-- Assignment --
From the first line of the records through the line containing "R6: 150k (Y2, Y3) -> none", retype every line exactly and nothing else.

# # # # #

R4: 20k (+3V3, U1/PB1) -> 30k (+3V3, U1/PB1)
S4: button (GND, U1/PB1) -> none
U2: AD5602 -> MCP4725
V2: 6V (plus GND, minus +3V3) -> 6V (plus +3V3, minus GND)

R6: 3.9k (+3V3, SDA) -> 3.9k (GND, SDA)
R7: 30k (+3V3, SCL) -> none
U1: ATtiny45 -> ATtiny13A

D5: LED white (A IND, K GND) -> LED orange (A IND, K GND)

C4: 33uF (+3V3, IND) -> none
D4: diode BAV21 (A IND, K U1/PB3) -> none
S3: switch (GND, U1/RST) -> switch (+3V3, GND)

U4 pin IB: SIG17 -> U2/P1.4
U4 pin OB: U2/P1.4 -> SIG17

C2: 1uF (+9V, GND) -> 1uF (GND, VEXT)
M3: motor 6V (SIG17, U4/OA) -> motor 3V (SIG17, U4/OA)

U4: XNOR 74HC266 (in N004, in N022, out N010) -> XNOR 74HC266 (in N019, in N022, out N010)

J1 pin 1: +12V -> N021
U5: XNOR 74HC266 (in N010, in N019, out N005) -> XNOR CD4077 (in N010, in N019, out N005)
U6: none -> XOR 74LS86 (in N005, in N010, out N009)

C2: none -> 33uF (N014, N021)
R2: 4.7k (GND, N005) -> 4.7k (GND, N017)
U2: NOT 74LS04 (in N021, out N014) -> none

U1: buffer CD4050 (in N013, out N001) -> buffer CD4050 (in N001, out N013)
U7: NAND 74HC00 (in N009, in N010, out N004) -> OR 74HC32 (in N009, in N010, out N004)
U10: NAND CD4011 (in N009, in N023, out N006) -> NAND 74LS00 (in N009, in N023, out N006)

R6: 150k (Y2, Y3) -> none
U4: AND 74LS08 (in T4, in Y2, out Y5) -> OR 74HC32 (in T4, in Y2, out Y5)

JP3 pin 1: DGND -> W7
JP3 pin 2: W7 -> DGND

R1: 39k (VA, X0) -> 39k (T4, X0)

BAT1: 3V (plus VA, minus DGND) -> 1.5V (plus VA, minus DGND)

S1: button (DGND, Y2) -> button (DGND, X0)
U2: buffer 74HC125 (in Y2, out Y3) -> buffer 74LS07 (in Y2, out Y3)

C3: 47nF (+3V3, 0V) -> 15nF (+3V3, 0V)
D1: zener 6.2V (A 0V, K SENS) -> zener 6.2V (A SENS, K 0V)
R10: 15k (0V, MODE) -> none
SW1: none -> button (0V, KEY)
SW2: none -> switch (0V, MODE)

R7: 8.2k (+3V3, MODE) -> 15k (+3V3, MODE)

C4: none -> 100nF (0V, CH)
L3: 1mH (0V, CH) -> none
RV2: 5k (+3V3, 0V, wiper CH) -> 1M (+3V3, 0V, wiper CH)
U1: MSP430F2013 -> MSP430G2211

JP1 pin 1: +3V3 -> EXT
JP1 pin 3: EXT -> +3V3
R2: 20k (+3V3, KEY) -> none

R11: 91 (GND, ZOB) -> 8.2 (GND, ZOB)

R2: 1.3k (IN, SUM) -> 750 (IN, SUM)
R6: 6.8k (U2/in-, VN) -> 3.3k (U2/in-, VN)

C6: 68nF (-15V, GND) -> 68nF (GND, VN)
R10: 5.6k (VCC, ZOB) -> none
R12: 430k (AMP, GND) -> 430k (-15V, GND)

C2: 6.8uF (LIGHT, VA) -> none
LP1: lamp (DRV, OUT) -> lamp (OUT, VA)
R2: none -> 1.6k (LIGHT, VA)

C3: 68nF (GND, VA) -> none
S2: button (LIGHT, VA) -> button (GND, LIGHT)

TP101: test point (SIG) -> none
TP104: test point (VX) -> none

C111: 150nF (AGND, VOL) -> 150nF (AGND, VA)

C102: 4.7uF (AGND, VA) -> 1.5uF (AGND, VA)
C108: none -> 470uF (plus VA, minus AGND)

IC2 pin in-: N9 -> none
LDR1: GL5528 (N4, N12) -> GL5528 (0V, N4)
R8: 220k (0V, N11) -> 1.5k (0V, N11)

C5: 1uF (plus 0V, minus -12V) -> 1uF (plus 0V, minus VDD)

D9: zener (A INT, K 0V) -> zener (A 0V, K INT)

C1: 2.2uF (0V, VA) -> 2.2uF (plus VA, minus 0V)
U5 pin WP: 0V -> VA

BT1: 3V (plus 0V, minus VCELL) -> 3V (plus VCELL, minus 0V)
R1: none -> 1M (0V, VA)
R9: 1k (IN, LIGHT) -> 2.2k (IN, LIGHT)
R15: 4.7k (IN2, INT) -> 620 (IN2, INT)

# # # # #

-- Response to the task --
R4: 20k (+3V3, U1/PB1) -> 30k (+3V3, U1/PB1)
S4: button (GND, U1/PB1) -> none
U2: AD5602 -> MCP4725
V2: 6V (plus GND, minus +3V3) -> 6V (plus +3V3, minus GND)

R6: 3.9k (+3V3, SDA) -> 3.9k (GND, SDA)
R7: 30k (+3V3, SCL) -> none
U1: ATtiny45 -> ATtiny13A

D5: LED white (A IND, K GND) -> LED orange (A IND, K GND)

C4: 33uF (+3V3, IND) -> none
D4: diode BAV21 (A IND, K U1/PB3) -> none
S3: switch (GND, U1/RST) -> switch (+3V3, GND)

U4 pin IB: SIG17 -> U2/P1.4
U4 pin OB: U2/P1.4 -> SIG17

C2: 1uF (+9V, GND) -> 1uF (GND, VEXT)
M3: motor 6V (SIG17, U4/OA) -> motor 3V (SIG17, U4/OA)

U4: XNOR 74HC266 (in N004, in N022, out N010) -> XNOR 74HC266 (in N019, in N022, out N010)

J1 pin 1: +12V -> N021
U5: XNOR 74HC266 (in N010, in N019, out N005) -> XNOR CD4077 (in N010, in N019, out N005)
U6: none -> XOR 74LS86 (in N005, in N010, out N009)

C2: none -> 33uF (N014, N021)
R2: 4.7k (GND, N005) -> 4.7k (GND, N017)
U2: NOT 74LS04 (in N021, out N014) -> none

U1: buffer CD4050 (in N013, out N001) -> buffer CD4050 (in N001, out N013)
U7: NAND 74HC00 (in N009, in N010, out N004) -> OR 74HC32 (in N009, in N010, out N004)
U10: NAND CD4011 (in N009, in N023, out N006) -> NAND 74LS00 (in N009, in N023, out N006)

R6: 150k (Y2, Y3) -> none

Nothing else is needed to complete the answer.